- [Problem details]: Every record below must be copied exactly, with images dropped.

- [Exercise data]:

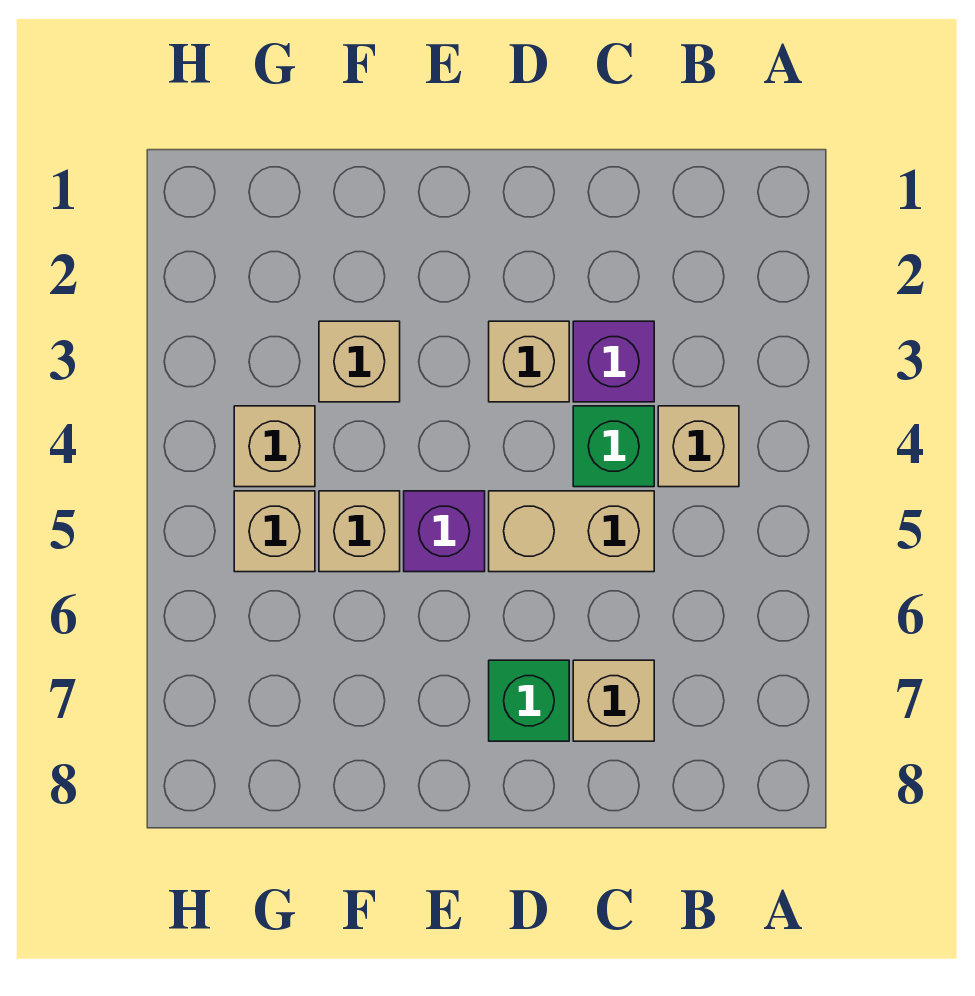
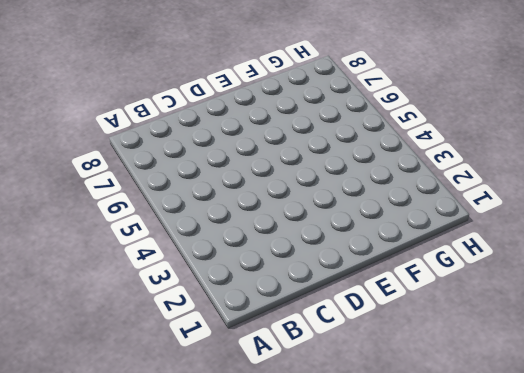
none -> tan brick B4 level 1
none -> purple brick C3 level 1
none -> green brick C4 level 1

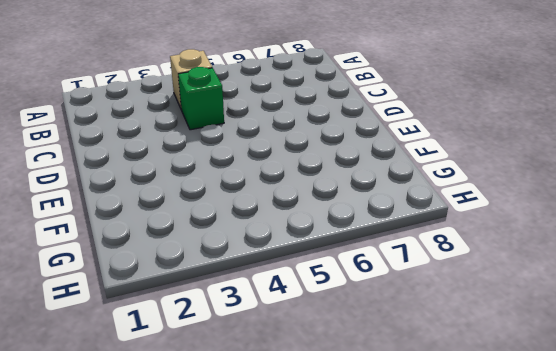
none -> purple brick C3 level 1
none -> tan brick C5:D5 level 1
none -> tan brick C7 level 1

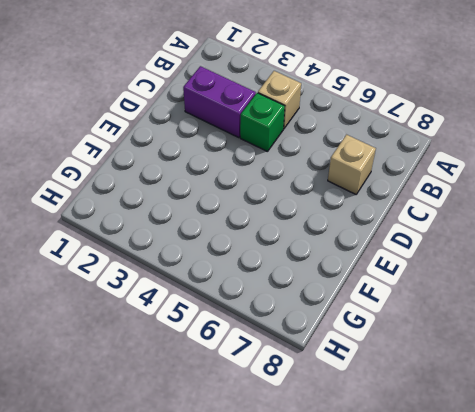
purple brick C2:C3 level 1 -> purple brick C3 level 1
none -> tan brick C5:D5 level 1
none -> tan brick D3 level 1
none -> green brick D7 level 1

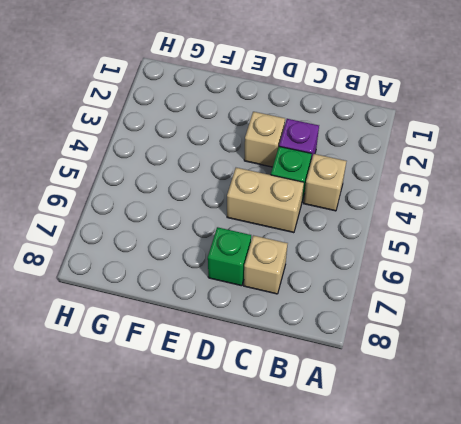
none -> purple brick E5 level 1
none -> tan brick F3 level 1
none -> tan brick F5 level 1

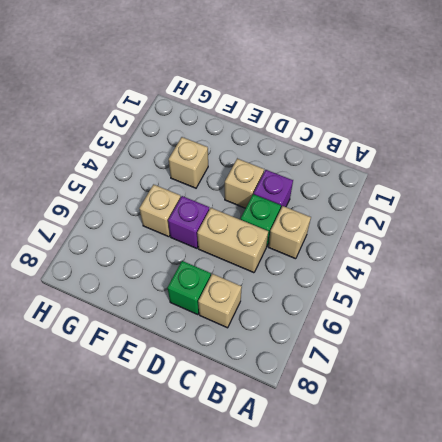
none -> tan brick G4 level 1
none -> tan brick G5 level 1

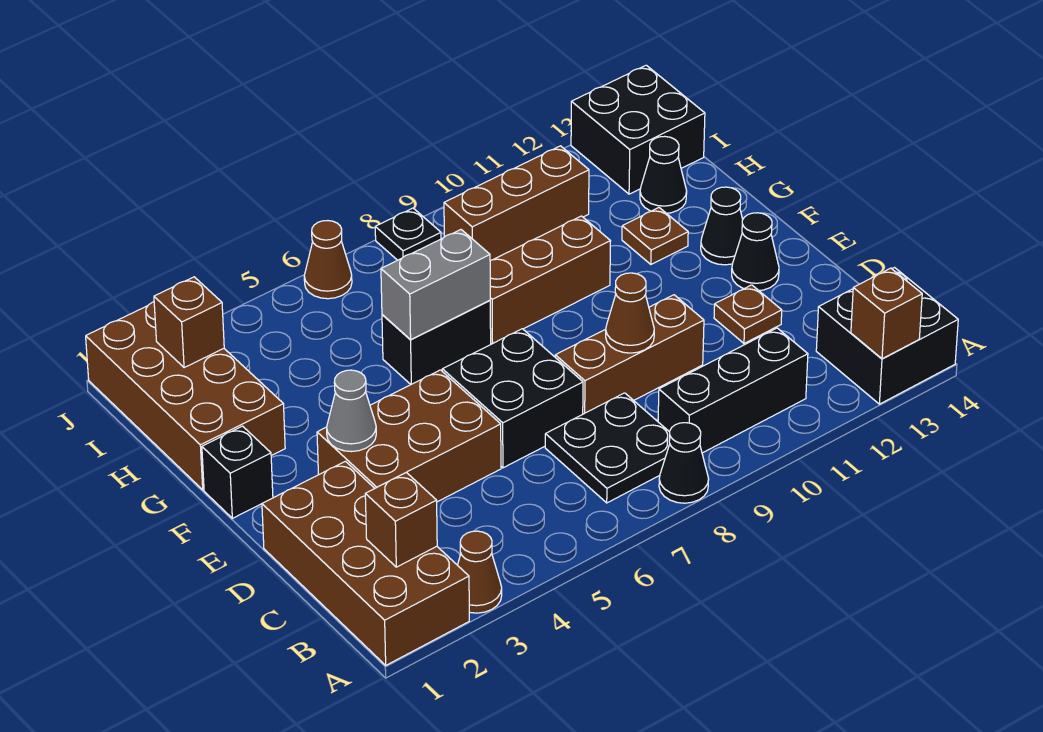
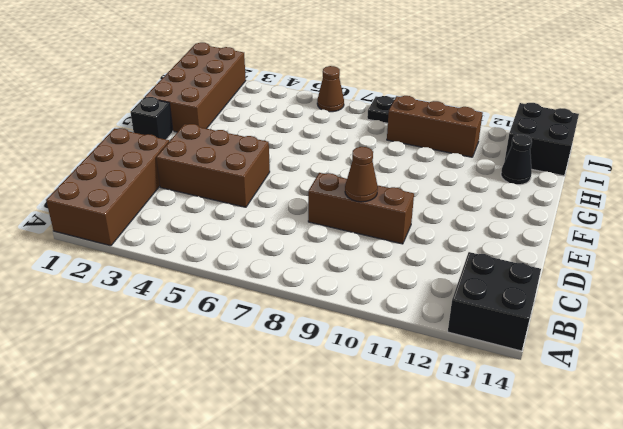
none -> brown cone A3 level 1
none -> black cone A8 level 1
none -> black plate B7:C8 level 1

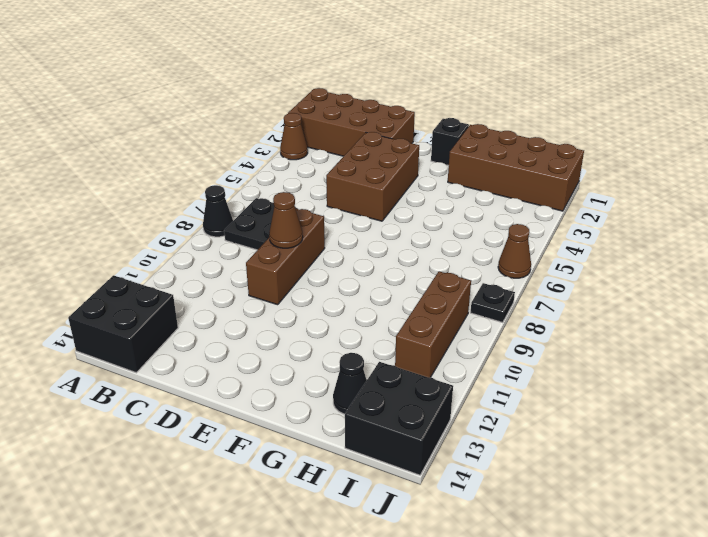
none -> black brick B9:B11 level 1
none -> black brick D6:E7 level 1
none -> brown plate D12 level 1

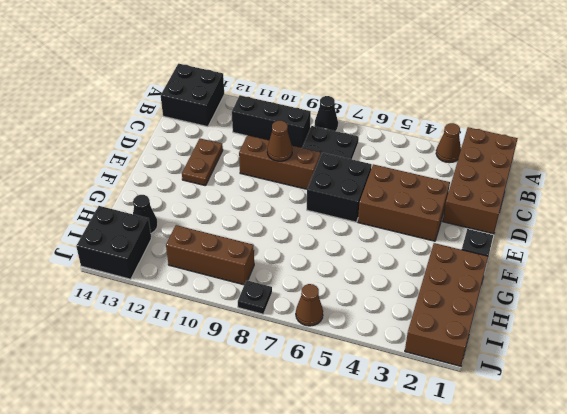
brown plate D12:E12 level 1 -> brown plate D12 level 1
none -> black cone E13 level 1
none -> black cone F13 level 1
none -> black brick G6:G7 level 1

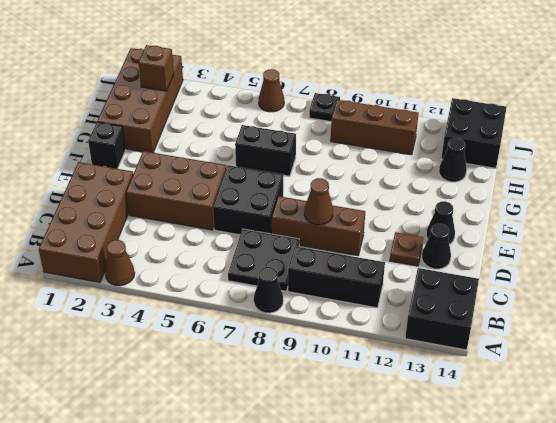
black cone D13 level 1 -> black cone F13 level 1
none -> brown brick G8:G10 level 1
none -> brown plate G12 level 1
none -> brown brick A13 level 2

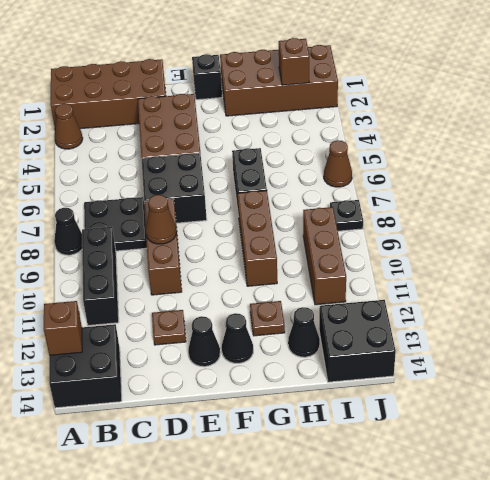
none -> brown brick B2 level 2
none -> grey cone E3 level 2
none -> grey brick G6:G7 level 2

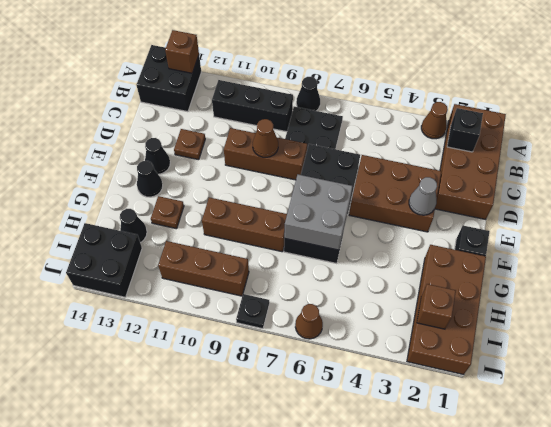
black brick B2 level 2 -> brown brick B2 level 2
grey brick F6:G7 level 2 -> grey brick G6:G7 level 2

- [Answer space]:
none -> tan brick B4 level 1
none -> purple brick C3 level 1
none -> green brick C4 level 1

none -> purple brick C3 level 1
none -> tan brick C5:D5 level 1
none -> tan brick C7 level 1

purple brick C2:C3 level 1 -> purple brick C3 level 1
none -> tan brick C5:D5 level 1
none -> tan brick D3 level 1
none -> green brick D7 level 1

none -> purple brick E5 level 1
none -> tan brick F3 level 1
none -> tan brick F5 level 1

none -> tan brick G4 level 1
none -> tan brick G5 level 1

none -> brown cone A3 level 1
none -> black cone A8 level 1
none -> black plate B7:C8 level 1

none -> black brick B9:B11 level 1
none -> black brick D6:E7 level 1
none -> brown plate D12 level 1

brown plate D12:E12 level 1 -> brown plate D12 level 1
none -> black cone E13 level 1
none -> black cone F13 level 1
none -> black brick G6:G7 level 1

black cone D13 level 1 -> black cone F13 level 1
none -> brown brick G8:G10 level 1
none -> brown plate G12 level 1
none -> brown brick A13 level 2

none -> brown brick B2 level 2
none -> grey cone E3 level 2
none -> grey brick G6:G7 level 2

black brick B2 level 2 -> brown brick B2 level 2
grey brick F6:G7 level 2 -> grey brick G6:G7 level 2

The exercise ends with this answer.